In the data below, the answer is the run of lines from the line containing "(173, 323) = (634, 503): green" through the line containing "(455, 217) = (716, 353): red", both included; print it exactly and nothing else.

[Records from a collection]
-----
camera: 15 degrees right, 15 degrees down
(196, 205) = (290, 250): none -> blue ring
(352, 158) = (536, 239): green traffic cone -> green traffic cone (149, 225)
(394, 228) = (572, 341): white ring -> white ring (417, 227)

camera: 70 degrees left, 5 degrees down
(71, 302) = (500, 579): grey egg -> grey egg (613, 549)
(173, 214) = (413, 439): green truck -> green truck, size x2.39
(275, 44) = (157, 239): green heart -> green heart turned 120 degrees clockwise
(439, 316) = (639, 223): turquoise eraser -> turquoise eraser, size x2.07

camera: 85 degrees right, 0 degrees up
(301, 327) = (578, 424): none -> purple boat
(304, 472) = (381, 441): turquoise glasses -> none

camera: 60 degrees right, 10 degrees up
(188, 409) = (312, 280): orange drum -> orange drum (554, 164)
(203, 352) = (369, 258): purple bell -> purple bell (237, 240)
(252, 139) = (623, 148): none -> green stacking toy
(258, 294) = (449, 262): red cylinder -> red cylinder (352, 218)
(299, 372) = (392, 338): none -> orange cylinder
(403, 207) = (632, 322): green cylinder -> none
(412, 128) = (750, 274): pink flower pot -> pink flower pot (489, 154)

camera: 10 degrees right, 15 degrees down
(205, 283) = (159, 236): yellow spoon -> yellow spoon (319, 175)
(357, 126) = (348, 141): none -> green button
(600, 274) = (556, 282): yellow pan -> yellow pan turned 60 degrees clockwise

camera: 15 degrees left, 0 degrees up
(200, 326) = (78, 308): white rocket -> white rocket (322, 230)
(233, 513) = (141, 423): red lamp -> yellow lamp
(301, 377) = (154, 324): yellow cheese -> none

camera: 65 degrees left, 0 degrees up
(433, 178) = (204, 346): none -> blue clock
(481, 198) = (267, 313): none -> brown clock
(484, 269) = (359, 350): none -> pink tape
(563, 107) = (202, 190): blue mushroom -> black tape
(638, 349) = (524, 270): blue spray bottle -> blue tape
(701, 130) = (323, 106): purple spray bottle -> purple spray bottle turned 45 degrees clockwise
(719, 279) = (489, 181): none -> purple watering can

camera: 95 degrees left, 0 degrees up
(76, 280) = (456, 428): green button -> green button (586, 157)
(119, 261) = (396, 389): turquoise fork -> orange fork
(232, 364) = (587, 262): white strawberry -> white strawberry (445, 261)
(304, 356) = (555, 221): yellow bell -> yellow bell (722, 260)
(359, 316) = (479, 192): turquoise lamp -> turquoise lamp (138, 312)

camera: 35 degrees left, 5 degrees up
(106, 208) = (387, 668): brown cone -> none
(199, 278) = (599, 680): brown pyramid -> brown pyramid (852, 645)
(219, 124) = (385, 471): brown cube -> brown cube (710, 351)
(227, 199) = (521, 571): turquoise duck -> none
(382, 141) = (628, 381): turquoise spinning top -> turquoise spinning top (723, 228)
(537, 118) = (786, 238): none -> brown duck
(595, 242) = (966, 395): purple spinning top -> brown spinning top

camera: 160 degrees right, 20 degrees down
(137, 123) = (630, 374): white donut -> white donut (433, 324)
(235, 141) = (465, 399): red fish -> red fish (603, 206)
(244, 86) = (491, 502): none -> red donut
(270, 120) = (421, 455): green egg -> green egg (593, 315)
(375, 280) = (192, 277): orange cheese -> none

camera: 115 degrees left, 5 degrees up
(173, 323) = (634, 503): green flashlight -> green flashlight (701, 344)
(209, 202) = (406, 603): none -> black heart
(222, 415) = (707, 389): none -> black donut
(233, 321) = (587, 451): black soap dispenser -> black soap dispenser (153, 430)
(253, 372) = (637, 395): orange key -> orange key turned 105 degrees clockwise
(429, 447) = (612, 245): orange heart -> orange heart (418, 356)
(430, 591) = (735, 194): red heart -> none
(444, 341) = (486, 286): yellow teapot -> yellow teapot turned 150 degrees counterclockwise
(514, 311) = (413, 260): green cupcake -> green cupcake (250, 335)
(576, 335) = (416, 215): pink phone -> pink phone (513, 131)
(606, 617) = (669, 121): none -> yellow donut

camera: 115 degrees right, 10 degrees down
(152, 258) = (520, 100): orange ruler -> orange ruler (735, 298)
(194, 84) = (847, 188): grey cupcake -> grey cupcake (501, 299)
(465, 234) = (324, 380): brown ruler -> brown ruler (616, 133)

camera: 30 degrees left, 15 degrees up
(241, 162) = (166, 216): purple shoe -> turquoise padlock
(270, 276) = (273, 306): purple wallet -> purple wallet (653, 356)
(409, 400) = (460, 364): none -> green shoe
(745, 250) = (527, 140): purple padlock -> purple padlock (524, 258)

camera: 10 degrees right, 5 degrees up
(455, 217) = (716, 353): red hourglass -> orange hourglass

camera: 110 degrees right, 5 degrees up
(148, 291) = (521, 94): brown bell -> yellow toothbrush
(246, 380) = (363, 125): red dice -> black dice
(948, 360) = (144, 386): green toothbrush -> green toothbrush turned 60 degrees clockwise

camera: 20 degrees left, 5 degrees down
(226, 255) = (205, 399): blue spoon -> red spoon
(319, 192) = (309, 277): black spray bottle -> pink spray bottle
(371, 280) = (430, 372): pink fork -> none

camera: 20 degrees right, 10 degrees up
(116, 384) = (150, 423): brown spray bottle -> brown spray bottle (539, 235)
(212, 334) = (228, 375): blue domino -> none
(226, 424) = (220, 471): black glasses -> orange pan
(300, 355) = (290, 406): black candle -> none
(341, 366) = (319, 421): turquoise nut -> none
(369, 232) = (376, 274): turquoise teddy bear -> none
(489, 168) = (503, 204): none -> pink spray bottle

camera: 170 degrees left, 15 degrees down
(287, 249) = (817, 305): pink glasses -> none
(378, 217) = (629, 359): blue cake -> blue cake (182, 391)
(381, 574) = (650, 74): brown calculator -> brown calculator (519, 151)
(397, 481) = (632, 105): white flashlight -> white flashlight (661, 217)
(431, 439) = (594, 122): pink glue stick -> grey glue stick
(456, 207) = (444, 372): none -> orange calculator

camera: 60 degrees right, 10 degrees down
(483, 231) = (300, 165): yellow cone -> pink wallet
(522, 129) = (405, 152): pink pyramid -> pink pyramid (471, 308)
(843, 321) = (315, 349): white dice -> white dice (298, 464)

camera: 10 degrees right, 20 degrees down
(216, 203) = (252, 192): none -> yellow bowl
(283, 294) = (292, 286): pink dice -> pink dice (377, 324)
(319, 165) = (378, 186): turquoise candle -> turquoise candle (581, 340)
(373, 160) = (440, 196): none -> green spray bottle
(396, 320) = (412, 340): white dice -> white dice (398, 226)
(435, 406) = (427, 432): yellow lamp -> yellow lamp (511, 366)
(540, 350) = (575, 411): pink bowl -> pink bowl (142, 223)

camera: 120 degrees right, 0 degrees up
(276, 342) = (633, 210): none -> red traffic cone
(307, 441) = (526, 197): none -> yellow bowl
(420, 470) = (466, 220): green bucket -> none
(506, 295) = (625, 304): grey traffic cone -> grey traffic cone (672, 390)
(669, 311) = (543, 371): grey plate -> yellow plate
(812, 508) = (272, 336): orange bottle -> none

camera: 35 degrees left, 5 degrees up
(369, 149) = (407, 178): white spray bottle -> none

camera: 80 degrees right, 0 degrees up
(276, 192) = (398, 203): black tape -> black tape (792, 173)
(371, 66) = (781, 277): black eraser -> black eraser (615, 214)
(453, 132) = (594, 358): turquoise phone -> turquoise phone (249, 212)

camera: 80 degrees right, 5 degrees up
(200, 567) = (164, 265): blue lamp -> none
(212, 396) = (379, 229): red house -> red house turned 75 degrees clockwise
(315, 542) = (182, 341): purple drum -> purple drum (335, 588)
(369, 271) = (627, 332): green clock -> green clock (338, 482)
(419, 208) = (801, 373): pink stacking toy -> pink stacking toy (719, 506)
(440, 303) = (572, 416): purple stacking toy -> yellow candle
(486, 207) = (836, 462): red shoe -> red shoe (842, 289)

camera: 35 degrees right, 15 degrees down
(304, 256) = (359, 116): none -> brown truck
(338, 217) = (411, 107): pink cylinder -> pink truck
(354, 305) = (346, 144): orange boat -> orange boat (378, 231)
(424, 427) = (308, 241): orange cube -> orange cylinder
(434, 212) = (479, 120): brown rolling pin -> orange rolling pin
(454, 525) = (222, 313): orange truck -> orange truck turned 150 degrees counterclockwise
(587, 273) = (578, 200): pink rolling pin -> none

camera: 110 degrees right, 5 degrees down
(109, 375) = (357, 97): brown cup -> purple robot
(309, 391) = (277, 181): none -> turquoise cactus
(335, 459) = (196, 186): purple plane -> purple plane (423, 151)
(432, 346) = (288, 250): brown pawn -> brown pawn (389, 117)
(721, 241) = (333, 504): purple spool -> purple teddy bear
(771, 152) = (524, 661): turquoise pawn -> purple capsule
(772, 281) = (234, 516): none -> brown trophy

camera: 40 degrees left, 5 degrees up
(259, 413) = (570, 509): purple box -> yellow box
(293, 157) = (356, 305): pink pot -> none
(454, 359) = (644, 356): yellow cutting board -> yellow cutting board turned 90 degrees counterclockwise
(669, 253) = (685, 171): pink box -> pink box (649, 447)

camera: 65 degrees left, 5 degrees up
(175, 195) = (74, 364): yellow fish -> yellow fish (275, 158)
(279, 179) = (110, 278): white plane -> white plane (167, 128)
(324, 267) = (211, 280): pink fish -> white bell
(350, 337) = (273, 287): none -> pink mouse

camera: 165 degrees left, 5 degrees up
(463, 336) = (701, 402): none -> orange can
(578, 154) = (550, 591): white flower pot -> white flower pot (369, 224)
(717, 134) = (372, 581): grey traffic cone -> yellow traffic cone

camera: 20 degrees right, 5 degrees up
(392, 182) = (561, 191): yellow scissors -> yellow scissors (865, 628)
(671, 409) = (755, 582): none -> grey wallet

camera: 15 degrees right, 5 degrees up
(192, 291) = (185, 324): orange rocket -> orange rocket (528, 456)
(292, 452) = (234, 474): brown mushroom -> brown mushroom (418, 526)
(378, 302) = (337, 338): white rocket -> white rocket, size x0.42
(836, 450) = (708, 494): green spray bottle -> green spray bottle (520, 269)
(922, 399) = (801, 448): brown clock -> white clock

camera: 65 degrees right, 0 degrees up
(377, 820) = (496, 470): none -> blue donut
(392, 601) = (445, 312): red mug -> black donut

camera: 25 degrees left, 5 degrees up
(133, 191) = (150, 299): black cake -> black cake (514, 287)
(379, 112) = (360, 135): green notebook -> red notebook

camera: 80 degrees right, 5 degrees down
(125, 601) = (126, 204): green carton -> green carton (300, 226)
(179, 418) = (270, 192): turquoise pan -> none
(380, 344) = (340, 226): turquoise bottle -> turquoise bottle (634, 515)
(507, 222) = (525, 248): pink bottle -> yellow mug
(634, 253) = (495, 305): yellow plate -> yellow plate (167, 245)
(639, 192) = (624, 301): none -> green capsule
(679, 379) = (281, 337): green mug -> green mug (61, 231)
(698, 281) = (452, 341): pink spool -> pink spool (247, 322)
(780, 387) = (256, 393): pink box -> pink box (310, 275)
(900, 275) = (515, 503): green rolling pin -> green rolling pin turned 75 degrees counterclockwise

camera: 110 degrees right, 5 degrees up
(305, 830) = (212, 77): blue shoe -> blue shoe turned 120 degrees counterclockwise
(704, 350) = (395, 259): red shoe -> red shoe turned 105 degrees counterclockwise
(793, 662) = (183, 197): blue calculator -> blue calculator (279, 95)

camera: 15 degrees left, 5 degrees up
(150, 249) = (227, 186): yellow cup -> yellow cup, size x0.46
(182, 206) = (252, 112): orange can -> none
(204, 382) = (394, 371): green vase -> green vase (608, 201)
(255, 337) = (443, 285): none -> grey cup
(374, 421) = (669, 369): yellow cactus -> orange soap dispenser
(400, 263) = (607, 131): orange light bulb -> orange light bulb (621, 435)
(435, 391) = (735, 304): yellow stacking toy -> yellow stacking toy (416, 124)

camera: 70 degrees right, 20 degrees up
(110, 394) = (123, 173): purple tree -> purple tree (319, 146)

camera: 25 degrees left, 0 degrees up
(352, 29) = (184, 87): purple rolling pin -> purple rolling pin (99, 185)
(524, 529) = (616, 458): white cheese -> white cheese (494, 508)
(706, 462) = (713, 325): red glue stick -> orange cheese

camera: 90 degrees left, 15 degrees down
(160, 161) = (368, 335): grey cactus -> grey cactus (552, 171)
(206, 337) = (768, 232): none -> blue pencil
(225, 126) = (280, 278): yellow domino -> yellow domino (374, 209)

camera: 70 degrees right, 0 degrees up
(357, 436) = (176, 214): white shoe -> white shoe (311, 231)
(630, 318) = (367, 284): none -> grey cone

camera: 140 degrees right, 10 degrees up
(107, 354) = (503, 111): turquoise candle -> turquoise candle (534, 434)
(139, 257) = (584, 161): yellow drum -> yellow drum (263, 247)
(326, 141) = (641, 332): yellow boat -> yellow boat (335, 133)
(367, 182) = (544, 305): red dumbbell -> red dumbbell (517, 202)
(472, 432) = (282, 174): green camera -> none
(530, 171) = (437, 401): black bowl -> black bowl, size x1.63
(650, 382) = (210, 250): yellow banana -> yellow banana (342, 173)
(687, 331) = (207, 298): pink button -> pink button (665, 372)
-----
(YOUR RESPONSE)
(173, 323) = (634, 503): green flashlight -> green flashlight (701, 344)
(209, 202) = (406, 603): none -> black heart
(222, 415) = (707, 389): none -> black donut
(233, 321) = (587, 451): black soap dispenser -> black soap dispenser (153, 430)
(253, 372) = (637, 395): orange key -> orange key turned 105 degrees clockwise
(429, 447) = (612, 245): orange heart -> orange heart (418, 356)
(430, 591) = (735, 194): red heart -> none
(444, 341) = (486, 286): yellow teapot -> yellow teapot turned 150 degrees counterclockwise
(514, 311) = (413, 260): green cupcake -> green cupcake (250, 335)
(576, 335) = (416, 215): pink phone -> pink phone (513, 131)
(606, 617) = (669, 121): none -> yellow donut

camera: 115 degrees right, 10 degrees down
(152, 258) = (520, 100): orange ruler -> orange ruler (735, 298)
(194, 84) = (847, 188): grey cupcake -> grey cupcake (501, 299)
(465, 234) = (324, 380): brown ruler -> brown ruler (616, 133)

camera: 30 degrees left, 15 degrees up
(241, 162) = (166, 216): purple shoe -> turquoise padlock
(270, 276) = (273, 306): purple wallet -> purple wallet (653, 356)
(409, 400) = (460, 364): none -> green shoe
(745, 250) = (527, 140): purple padlock -> purple padlock (524, 258)

camera: 10 degrees right, 5 degrees up
(455, 217) = (716, 353): red hourglass -> orange hourglass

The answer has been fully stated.